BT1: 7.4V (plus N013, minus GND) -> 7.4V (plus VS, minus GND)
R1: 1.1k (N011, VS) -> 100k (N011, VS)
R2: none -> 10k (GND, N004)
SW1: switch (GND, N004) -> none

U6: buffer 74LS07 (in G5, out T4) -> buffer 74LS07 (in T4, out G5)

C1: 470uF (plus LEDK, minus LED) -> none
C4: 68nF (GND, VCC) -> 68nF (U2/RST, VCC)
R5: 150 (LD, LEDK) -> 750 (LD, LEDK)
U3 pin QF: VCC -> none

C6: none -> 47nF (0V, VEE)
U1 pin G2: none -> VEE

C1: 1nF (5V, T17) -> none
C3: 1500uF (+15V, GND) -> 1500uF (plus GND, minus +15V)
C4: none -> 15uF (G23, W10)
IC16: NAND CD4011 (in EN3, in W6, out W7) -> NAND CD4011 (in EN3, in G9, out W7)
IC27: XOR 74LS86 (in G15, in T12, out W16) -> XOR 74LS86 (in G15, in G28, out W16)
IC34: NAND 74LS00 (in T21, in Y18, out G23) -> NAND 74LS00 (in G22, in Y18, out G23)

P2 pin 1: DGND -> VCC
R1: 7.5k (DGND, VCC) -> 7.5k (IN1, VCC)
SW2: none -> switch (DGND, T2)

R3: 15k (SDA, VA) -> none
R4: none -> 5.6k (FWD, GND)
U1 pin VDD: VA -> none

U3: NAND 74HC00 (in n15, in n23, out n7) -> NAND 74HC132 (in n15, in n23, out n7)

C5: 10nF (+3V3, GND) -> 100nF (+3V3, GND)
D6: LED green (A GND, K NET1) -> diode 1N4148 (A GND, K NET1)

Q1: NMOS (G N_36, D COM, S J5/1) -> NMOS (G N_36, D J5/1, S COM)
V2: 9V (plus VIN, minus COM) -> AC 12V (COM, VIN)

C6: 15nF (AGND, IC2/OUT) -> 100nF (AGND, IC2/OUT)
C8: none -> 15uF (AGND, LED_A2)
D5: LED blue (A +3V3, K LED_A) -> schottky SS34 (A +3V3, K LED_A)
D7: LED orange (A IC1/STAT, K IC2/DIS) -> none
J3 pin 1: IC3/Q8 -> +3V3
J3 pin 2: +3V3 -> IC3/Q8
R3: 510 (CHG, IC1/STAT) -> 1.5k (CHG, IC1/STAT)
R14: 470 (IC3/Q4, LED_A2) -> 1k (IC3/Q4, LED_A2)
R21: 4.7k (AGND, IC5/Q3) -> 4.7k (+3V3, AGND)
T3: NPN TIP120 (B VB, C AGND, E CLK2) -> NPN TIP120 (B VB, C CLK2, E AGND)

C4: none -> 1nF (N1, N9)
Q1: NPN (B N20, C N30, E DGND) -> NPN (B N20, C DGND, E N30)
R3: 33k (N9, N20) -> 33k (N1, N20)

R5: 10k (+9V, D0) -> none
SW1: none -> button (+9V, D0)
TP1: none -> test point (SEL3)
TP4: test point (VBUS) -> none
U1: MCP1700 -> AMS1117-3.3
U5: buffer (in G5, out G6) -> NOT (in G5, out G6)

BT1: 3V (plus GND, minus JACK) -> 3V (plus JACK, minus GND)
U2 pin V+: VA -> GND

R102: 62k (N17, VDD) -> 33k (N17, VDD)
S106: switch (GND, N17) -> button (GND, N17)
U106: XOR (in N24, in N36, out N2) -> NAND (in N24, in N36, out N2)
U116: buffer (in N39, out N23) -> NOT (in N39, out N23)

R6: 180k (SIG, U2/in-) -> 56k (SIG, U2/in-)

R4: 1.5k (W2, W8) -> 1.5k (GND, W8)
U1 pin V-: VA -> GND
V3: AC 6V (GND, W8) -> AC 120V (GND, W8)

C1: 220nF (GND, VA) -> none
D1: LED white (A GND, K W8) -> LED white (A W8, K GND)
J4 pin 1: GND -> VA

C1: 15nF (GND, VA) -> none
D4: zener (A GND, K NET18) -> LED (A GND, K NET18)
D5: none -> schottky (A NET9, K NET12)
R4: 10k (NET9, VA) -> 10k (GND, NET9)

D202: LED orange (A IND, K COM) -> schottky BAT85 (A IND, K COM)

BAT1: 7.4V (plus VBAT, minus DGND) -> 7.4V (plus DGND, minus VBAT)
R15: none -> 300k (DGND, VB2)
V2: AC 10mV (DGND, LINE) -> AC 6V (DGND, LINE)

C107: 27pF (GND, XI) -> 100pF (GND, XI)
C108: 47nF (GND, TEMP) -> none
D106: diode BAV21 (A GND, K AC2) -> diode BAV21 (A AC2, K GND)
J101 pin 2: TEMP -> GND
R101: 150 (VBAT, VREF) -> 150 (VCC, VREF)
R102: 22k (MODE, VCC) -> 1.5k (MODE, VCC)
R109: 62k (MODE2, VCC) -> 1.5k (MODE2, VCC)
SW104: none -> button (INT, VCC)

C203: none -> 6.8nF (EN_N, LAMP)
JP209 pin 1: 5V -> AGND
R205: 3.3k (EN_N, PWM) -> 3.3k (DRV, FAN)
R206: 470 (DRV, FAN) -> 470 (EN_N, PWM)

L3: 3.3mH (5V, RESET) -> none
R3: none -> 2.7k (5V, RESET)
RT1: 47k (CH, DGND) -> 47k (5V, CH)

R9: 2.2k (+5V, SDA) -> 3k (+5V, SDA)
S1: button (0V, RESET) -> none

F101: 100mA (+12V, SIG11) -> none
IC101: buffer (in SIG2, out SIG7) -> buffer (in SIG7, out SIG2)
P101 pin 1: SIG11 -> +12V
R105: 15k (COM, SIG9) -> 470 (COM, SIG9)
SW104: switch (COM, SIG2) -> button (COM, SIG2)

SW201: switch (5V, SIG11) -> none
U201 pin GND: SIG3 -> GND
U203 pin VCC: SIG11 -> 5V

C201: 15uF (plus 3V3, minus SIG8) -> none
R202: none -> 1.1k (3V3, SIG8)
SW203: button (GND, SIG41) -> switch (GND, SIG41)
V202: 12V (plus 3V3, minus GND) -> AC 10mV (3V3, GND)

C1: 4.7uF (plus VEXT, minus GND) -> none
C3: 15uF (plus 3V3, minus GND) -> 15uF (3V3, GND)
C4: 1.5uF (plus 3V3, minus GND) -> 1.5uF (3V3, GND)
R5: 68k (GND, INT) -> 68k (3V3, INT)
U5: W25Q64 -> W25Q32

┄┄┄┄┄┄┄┄┄┄

Exercise.
Take the line above containing "U6: buffer 74LS07", the line containing "IC27: XOR 74LS86", and all lines in between, and copy them exactly without anything else.

Answer for this exercise.
U6: buffer 74LS07 (in G5, out T4) -> buffer 74LS07 (in T4, out G5)

C1: 470uF (plus LEDK, minus LED) -> none
C4: 68nF (GND, VCC) -> 68nF (U2/RST, VCC)
R5: 150 (LD, LEDK) -> 750 (LD, LEDK)
U3 pin QF: VCC -> none

C6: none -> 47nF (0V, VEE)
U1 pin G2: none -> VEE

C1: 1nF (5V, T17) -> none
C3: 1500uF (+15V, GND) -> 1500uF (plus GND, minus +15V)
C4: none -> 15uF (G23, W10)
IC16: NAND CD4011 (in EN3, in W6, out W7) -> NAND CD4011 (in EN3, in G9, out W7)
IC27: XOR 74LS86 (in G15, in T12, out W16) -> XOR 74LS86 (in G15, in G28, out W16)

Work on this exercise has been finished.